*TASK GOAL*: Locate the word "image" in the data below, then copy every line that holds it.

*RECORDS*:
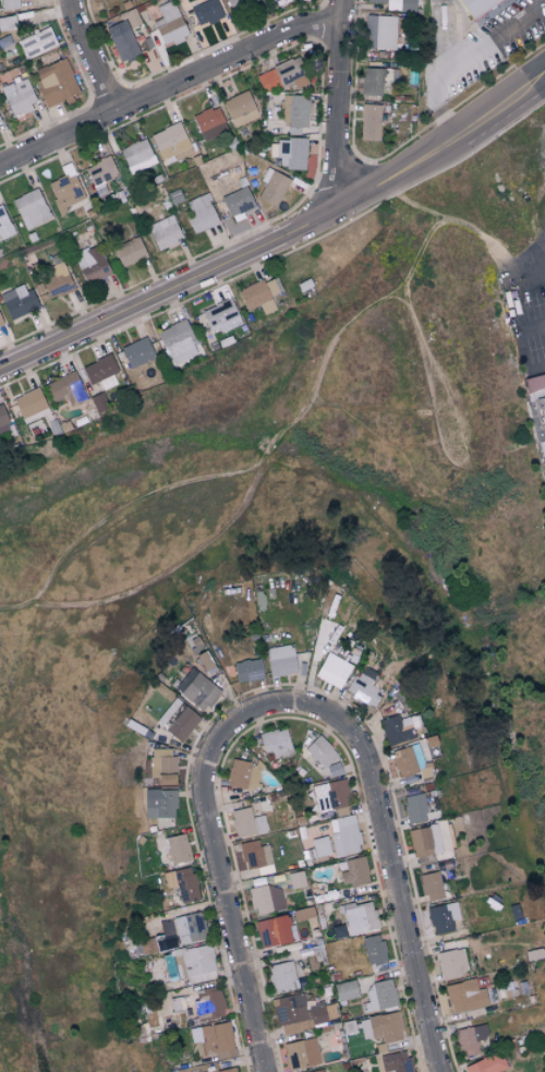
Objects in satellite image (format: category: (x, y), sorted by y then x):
building: (237, 3)
building: (8, 4)
building: (397, 5)
building: (482, 6)
building: (205, 12)
building: (169, 24)
building: (380, 32)
building: (122, 41)
building: (36, 43)
road: (487, 44)
road: (93, 57)
building: (291, 73)
building: (267, 80)
building: (371, 81)
building: (55, 82)
road: (170, 89)
building: (18, 97)
building: (240, 108)
building: (295, 110)
road: (341, 110)
road: (442, 112)
building: (370, 122)
building: (210, 123)
building: (171, 143)
building: (289, 153)
building: (137, 155)
building: (100, 173)
building: (273, 187)
building: (64, 191)
building: (237, 202)
building: (31, 209)
building: (201, 213)
building: (4, 225)
building: (165, 233)
road: (284, 243)
building: (128, 252)
building: (91, 264)
building: (56, 280)
road: (530, 281)
building: (259, 296)
building: (19, 302)
building: (221, 316)
building: (0, 323)
building: (178, 343)
building: (137, 353)
building: (100, 372)
building: (544, 378)
building: (65, 389)
building: (30, 403)
building: (542, 407)
building: (3, 422)
building: (543, 446)
building: (280, 660)
building: (248, 669)
building: (333, 670)
building: (364, 686)
building: (197, 689)
building: (177, 719)
building: (398, 728)
building: (276, 742)
building: (320, 751)
building: (407, 760)
building: (162, 765)
building: (334, 769)
building: (242, 774)
building: (330, 795)
building: (159, 803)
building: (416, 807)
building: (247, 822)
building: (344, 835)
building: (159, 841)
building: (424, 843)
building: (319, 846)
building: (177, 848)
building: (254, 854)
road: (387, 856)
building: (354, 871)
road: (219, 876)
building: (181, 883)
building: (430, 886)
building: (265, 899)
building: (360, 917)
building: (442, 917)
building: (187, 929)
building: (272, 931)
building: (147, 946)
building: (373, 948)
building: (198, 962)
building: (450, 964)
building: (282, 976)
building: (345, 990)
building: (464, 995)
building: (380, 996)
building: (208, 1002)
building: (297, 1013)
building: (382, 1027)
building: (470, 1039)
building: (213, 1040)
building: (301, 1053)
building: (395, 1062)
building: (487, 1063)
building: (228, 1069)
building: (317, 1071)

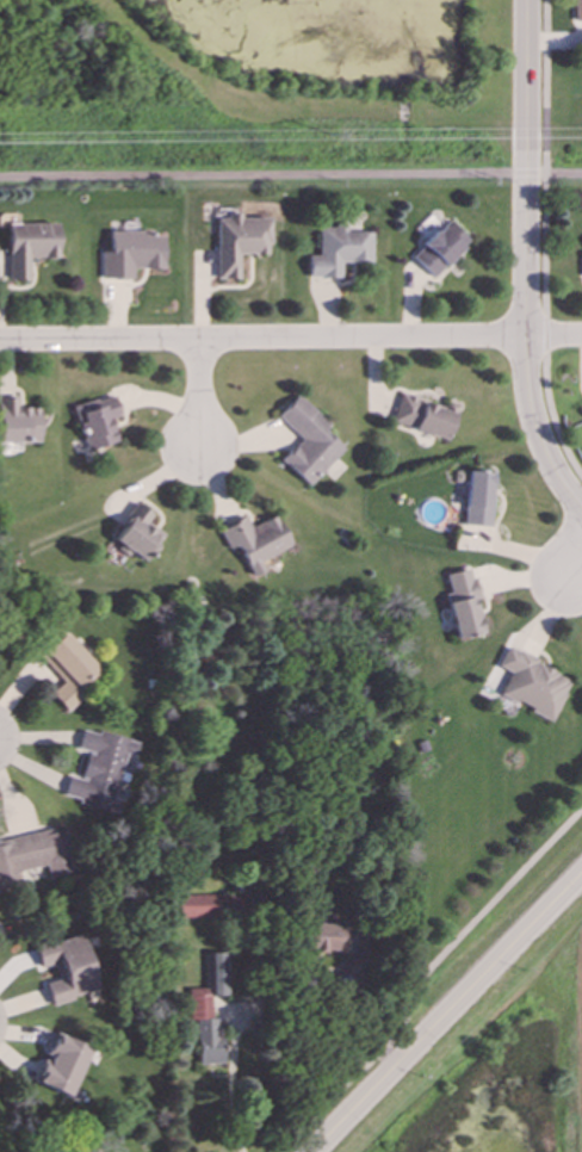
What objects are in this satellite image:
building: (577, 10)
power tower: (350, 135)
road: (525, 168)
road: (290, 176)
building: (238, 242)
road: (544, 242)
building: (29, 247)
building: (439, 248)
building: (338, 251)
building: (131, 254)
road: (290, 337)
road: (202, 392)
building: (422, 417)
building: (17, 422)
building: (98, 422)
road: (536, 427)
building: (308, 441)
building: (478, 498)
building: (135, 537)
building: (256, 541)
road: (575, 574)
building: (462, 603)
building: (67, 669)
building: (531, 684)
building: (99, 770)
building: (34, 856)
building: (213, 906)
building: (327, 938)
building: (67, 969)
road: (423, 974)
building: (209, 1009)
road: (360, 1013)
road: (447, 1017)
building: (62, 1065)
road: (233, 1078)

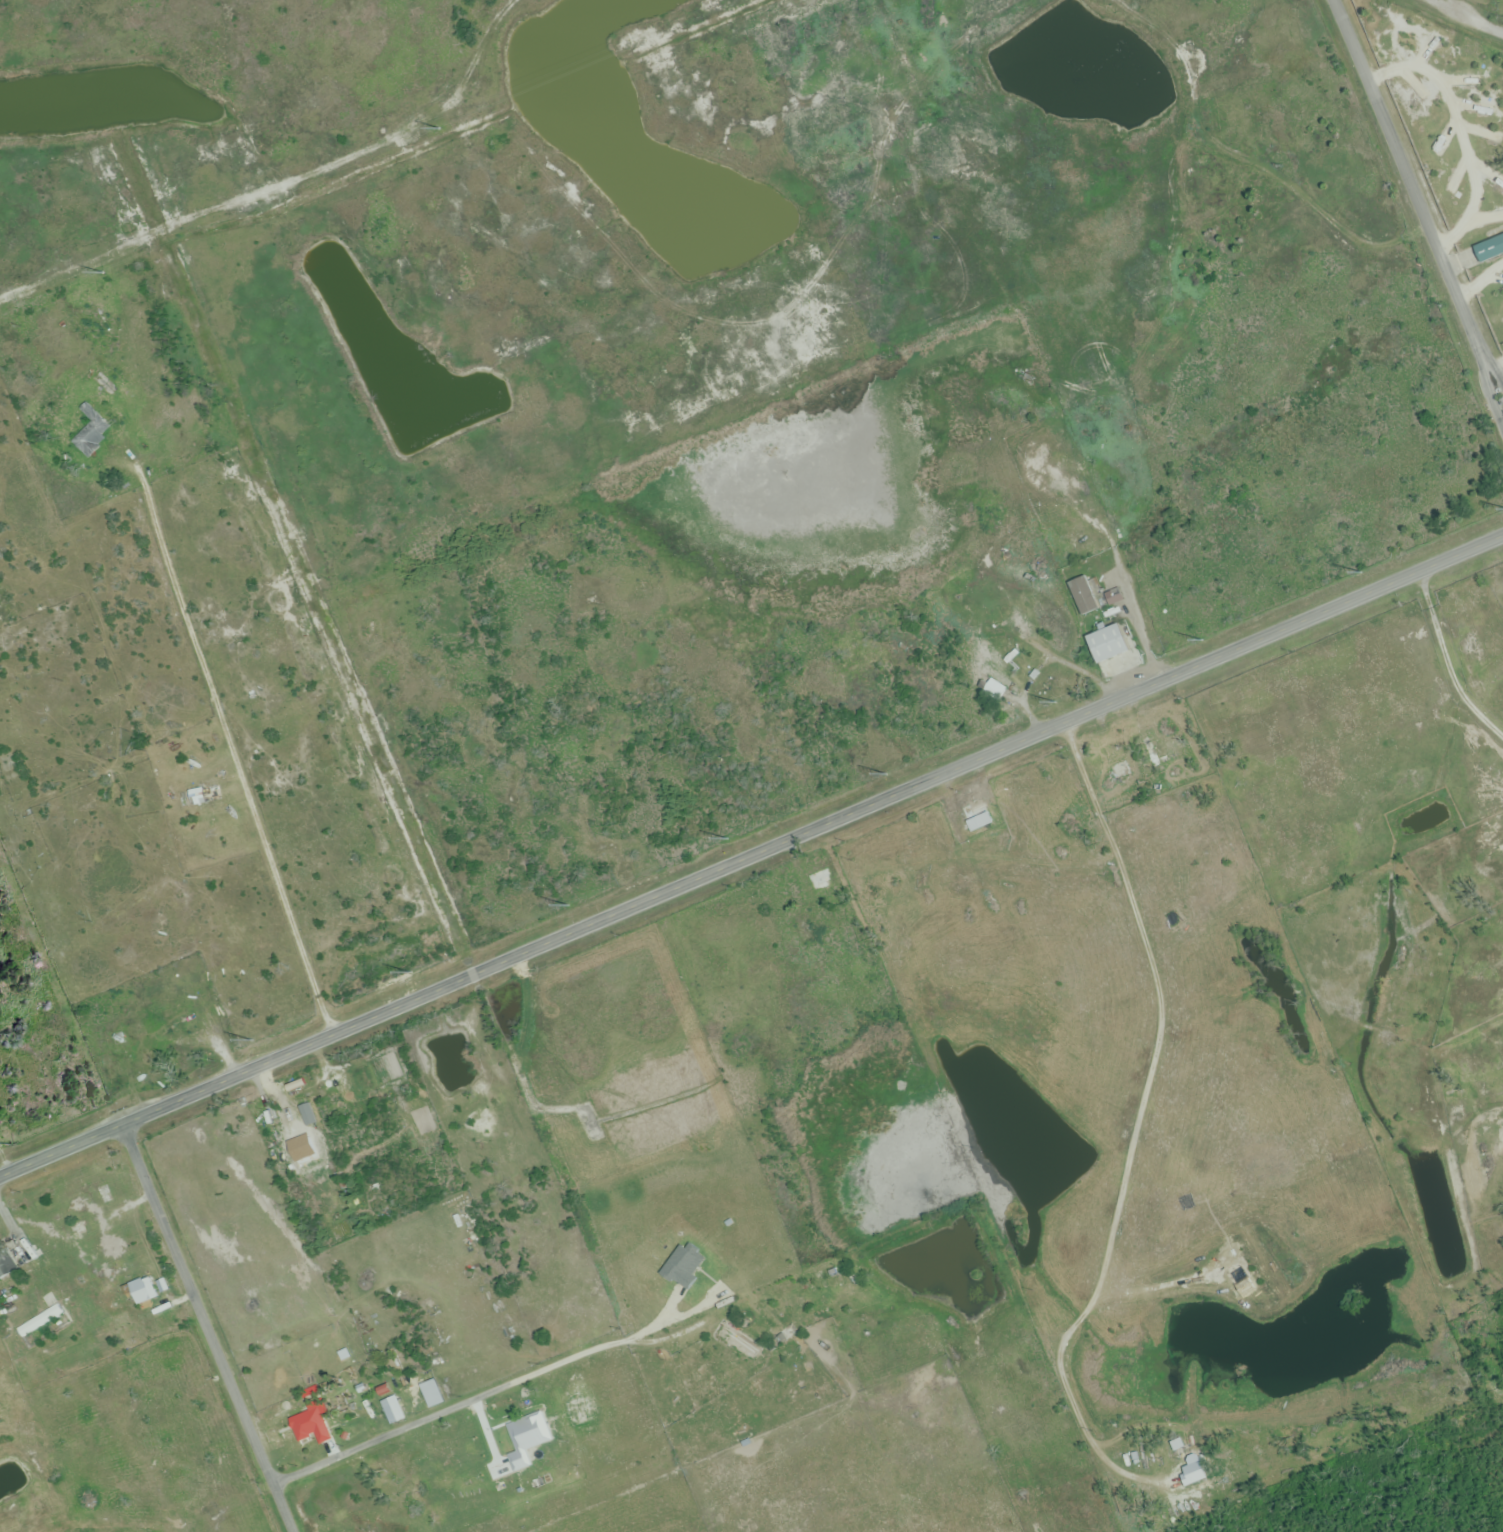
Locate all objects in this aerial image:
road: (1497, 33)
road: (1416, 194)
building: (1488, 250)
building: (88, 318)
building: (92, 435)
building: (1000, 672)
building: (1159, 751)
building: (204, 796)
building: (975, 817)
road: (751, 854)
building: (820, 881)
building: (805, 929)
building: (118, 1038)
building: (189, 1047)
building: (141, 1291)
building: (40, 1327)
road: (207, 1327)
building: (737, 1342)
road: (618, 1344)
building: (431, 1394)
building: (392, 1410)
road: (406, 1426)
building: (311, 1433)
building: (523, 1441)
building: (1177, 1446)

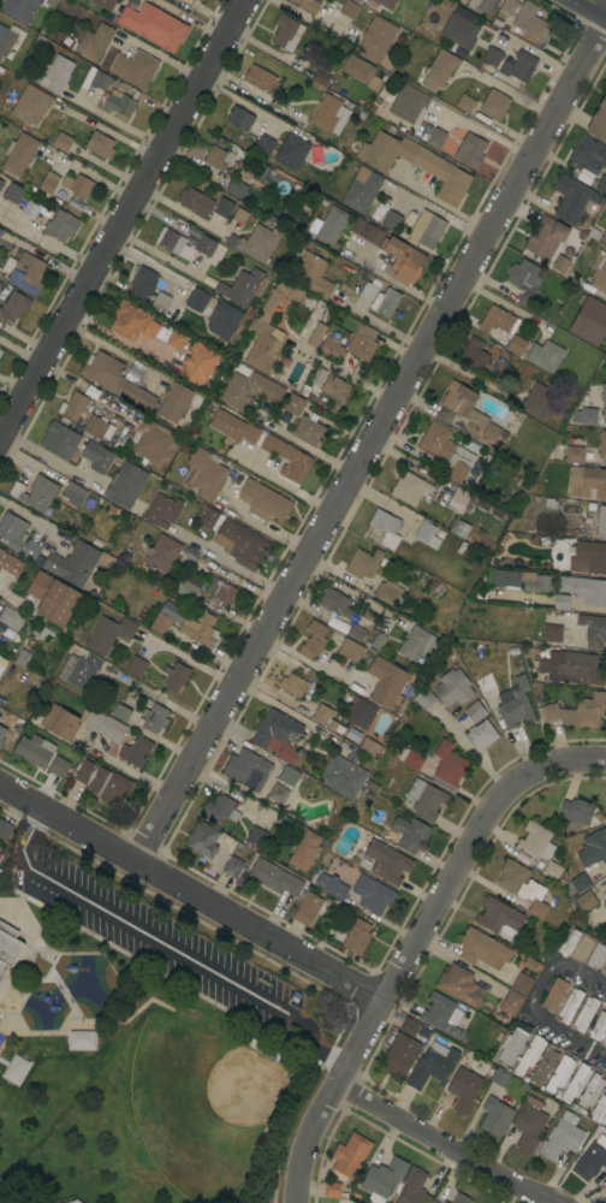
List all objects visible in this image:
building: (196, 0)
building: (321, 0)
building: (357, 1)
road: (600, 3)
building: (104, 4)
building: (381, 4)
building: (306, 5)
building: (479, 5)
building: (20, 9)
building: (349, 9)
building: (526, 19)
building: (153, 26)
building: (460, 29)
building: (286, 32)
building: (376, 39)
building: (6, 42)
building: (95, 42)
building: (523, 64)
building: (134, 68)
building: (439, 70)
building: (361, 71)
building: (56, 75)
building: (320, 78)
building: (261, 79)
building: (99, 80)
building: (119, 103)
building: (465, 103)
building: (31, 104)
building: (407, 104)
building: (494, 104)
building: (329, 114)
building: (239, 119)
building: (599, 122)
road: (108, 132)
building: (436, 137)
building: (61, 141)
building: (263, 144)
building: (100, 145)
building: (470, 151)
building: (291, 152)
building: (19, 154)
building: (588, 155)
building: (218, 158)
building: (415, 164)
road: (96, 178)
building: (273, 178)
building: (0, 182)
building: (48, 182)
building: (76, 184)
building: (602, 184)
building: (361, 190)
building: (13, 193)
building: (245, 193)
building: (573, 199)
building: (75, 202)
building: (195, 202)
road: (440, 203)
building: (223, 208)
building: (30, 210)
road: (181, 212)
building: (379, 212)
road: (125, 218)
building: (237, 218)
building: (391, 220)
building: (60, 225)
building: (331, 225)
building: (427, 230)
building: (1, 231)
building: (367, 232)
building: (603, 237)
building: (545, 238)
building: (173, 243)
building: (258, 243)
building: (205, 245)
building: (402, 261)
building: (560, 264)
building: (24, 272)
building: (599, 273)
building: (311, 275)
building: (0, 282)
building: (525, 282)
building: (0, 284)
building: (142, 284)
building: (242, 287)
building: (367, 291)
building: (196, 299)
building: (159, 302)
building: (385, 303)
building: (14, 306)
building: (222, 320)
building: (496, 320)
building: (589, 321)
building: (132, 322)
building: (270, 331)
building: (316, 335)
building: (176, 339)
building: (362, 343)
building: (516, 345)
building: (331, 348)
building: (0, 349)
road: (109, 349)
building: (0, 352)
building: (473, 354)
building: (545, 356)
building: (198, 364)
building: (318, 376)
building: (115, 380)
building: (336, 389)
building: (249, 391)
building: (603, 397)
building: (537, 401)
building: (174, 402)
building: (292, 404)
building: (73, 406)
building: (464, 410)
building: (585, 416)
building: (96, 429)
building: (308, 431)
road: (1, 432)
building: (59, 440)
building: (148, 441)
building: (264, 444)
road: (375, 444)
building: (602, 445)
building: (446, 451)
building: (574, 454)
road: (45, 456)
building: (96, 456)
building: (204, 474)
building: (586, 482)
building: (125, 485)
road: (288, 485)
building: (410, 489)
building: (34, 493)
building: (73, 494)
building: (460, 500)
building: (263, 502)
building: (162, 510)
building: (482, 510)
road: (30, 518)
building: (209, 518)
building: (601, 522)
road: (264, 528)
building: (385, 528)
building: (460, 529)
building: (426, 534)
building: (17, 537)
building: (241, 544)
building: (163, 553)
building: (591, 556)
building: (363, 563)
building: (73, 564)
road: (229, 565)
building: (9, 567)
building: (504, 579)
building: (535, 582)
building: (185, 588)
building: (584, 590)
building: (224, 593)
building: (388, 593)
building: (53, 598)
building: (560, 602)
building: (335, 603)
building: (11, 618)
building: (160, 623)
building: (1, 627)
building: (200, 630)
building: (593, 630)
building: (355, 632)
building: (108, 634)
building: (550, 634)
building: (312, 640)
building: (417, 644)
building: (350, 650)
building: (2, 664)
road: (193, 664)
building: (136, 666)
building: (573, 668)
building: (79, 670)
building: (175, 676)
building: (386, 682)
building: (292, 685)
building: (453, 688)
building: (424, 698)
building: (515, 704)
building: (474, 711)
building: (120, 712)
building: (576, 712)
building: (359, 713)
building: (324, 717)
building: (153, 718)
building: (58, 721)
building: (104, 725)
building: (1, 735)
building: (277, 735)
building: (481, 735)
building: (370, 747)
building: (34, 750)
building: (135, 751)
building: (410, 758)
building: (58, 766)
building: (448, 766)
building: (247, 770)
building: (288, 776)
building: (342, 776)
building: (101, 782)
building: (425, 800)
building: (218, 809)
building: (575, 813)
building: (4, 830)
building: (410, 834)
building: (255, 837)
building: (201, 839)
building: (535, 842)
building: (590, 850)
building: (304, 851)
building: (0, 856)
building: (387, 861)
building: (232, 867)
building: (551, 870)
building: (274, 878)
building: (519, 881)
building: (577, 884)
building: (331, 886)
road: (189, 891)
building: (372, 894)
building: (585, 901)
building: (605, 906)
building: (306, 909)
building: (537, 909)
road: (188, 915)
building: (499, 918)
road: (45, 930)
building: (356, 937)
road: (163, 941)
road: (409, 941)
parking lot: (163, 943)
building: (568, 943)
building: (8, 947)
building: (481, 949)
building: (582, 950)
road: (44, 952)
building: (596, 955)
road: (18, 968)
road: (152, 968)
road: (585, 969)
building: (604, 970)
road: (541, 981)
building: (522, 984)
building: (459, 985)
road: (26, 993)
building: (554, 995)
building: (511, 1003)
building: (569, 1005)
road: (2, 1014)
building: (443, 1015)
building: (585, 1015)
building: (599, 1025)
building: (408, 1027)
road: (45, 1030)
road: (569, 1034)
park: (144, 1039)
building: (604, 1040)
building: (512, 1045)
building: (529, 1055)
building: (400, 1056)
building: (432, 1065)
building: (543, 1065)
building: (560, 1074)
building: (500, 1077)
building: (576, 1083)
building: (463, 1090)
building: (591, 1090)
park: (218, 1094)
road: (297, 1104)
building: (599, 1108)
building: (495, 1116)
building: (529, 1123)
building: (605, 1125)
building: (561, 1138)
road: (434, 1142)
building: (349, 1157)
building: (590, 1161)
road: (265, 1166)
building: (383, 1179)
building: (413, 1187)
building: (332, 1189)
building: (460, 1199)
building: (435, 1202)
building: (444, 1202)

*RESULT OF THIS EXERCISE*:
Objects in satellite image (format: category: (x, y), sorted by y then x):
What objects are in this satellite image:
Locate all objects in this aerial image:
List all objects visible in this image:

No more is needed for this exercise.